## STATED EXERCISE
Please rewrite the part of the records that opens with the line containing "Ben: 03:31 -> 06:31" and runs through the end of the records, substituting "face" for "dial" and changing nothing else. Leave the pictures out of your answer.

## Some records
::::::::::

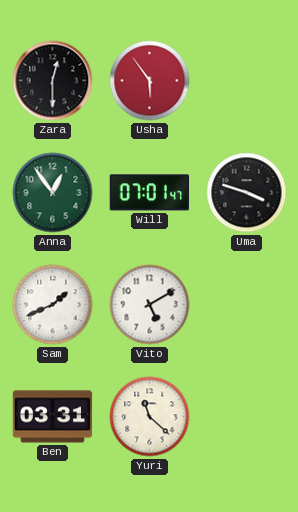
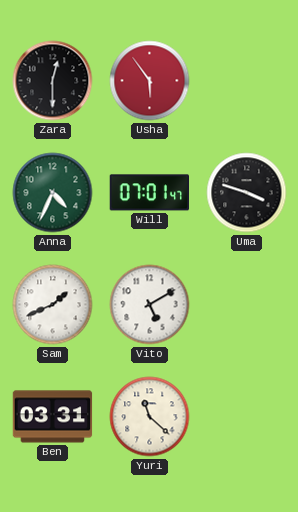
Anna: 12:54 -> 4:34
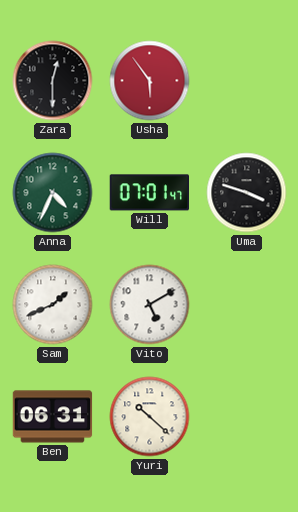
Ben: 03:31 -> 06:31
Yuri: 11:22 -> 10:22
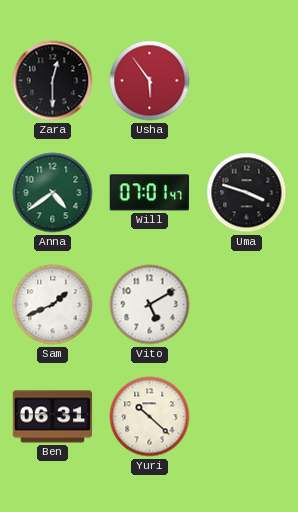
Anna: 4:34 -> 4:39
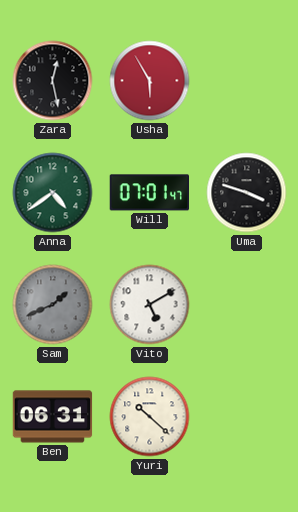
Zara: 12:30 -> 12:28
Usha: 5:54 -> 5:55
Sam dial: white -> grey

::::::::::

## REPLY TO THE TASK
Ben: 03:31 -> 06:31
Yuri: 11:22 -> 10:22
Anna: 4:34 -> 4:39
Zara: 12:30 -> 12:28
Usha: 5:54 -> 5:55
Sam face: white -> grey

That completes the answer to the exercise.